**Exercise requirements:**
As an exercise, transcribe the data below in full and exactly, omitting pictures.

● ● ●

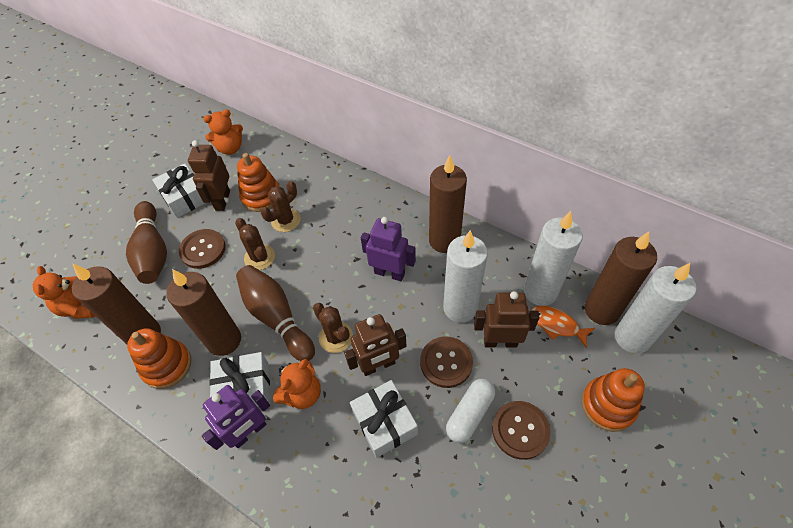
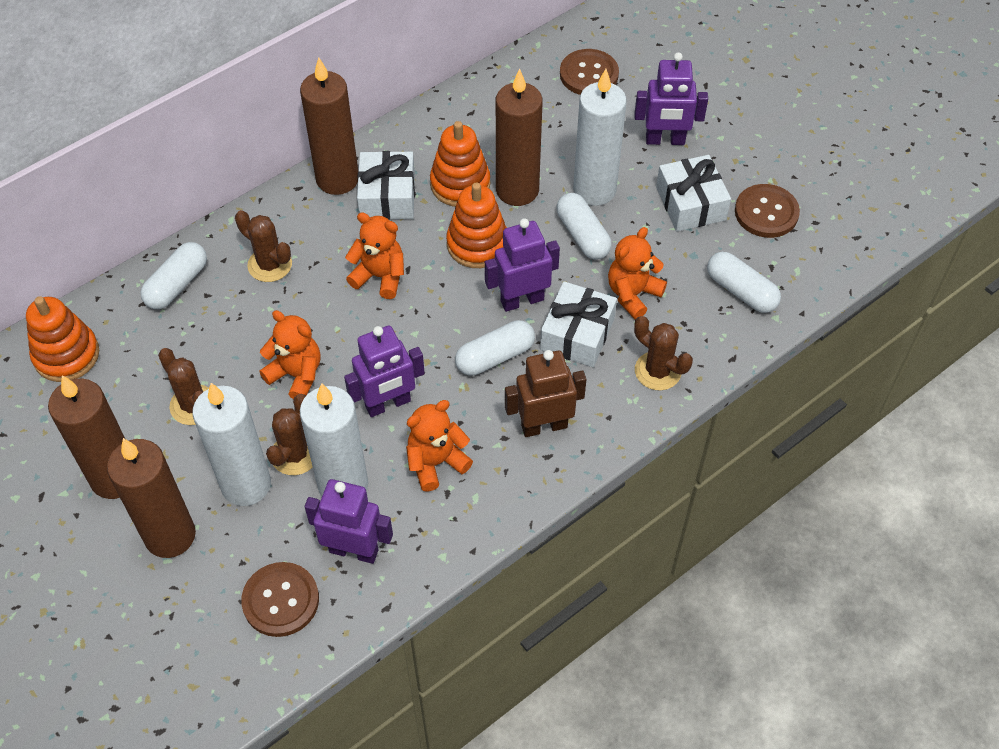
brown bowling pin: 2 -> 0
brown cactus: 3 -> 4
brown robot: 3 -> 1
orange fish: 1 -> 0
orange teddy bear: 3 -> 4
purple robot: 2 -> 4
white capsule: 1 -> 4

● ● ●

**Response to this task:**
brown bowling pin: 2 -> 0
brown cactus: 3 -> 4
brown robot: 3 -> 1
orange fish: 1 -> 0
orange teddy bear: 3 -> 4
purple robot: 2 -> 4
white capsule: 1 -> 4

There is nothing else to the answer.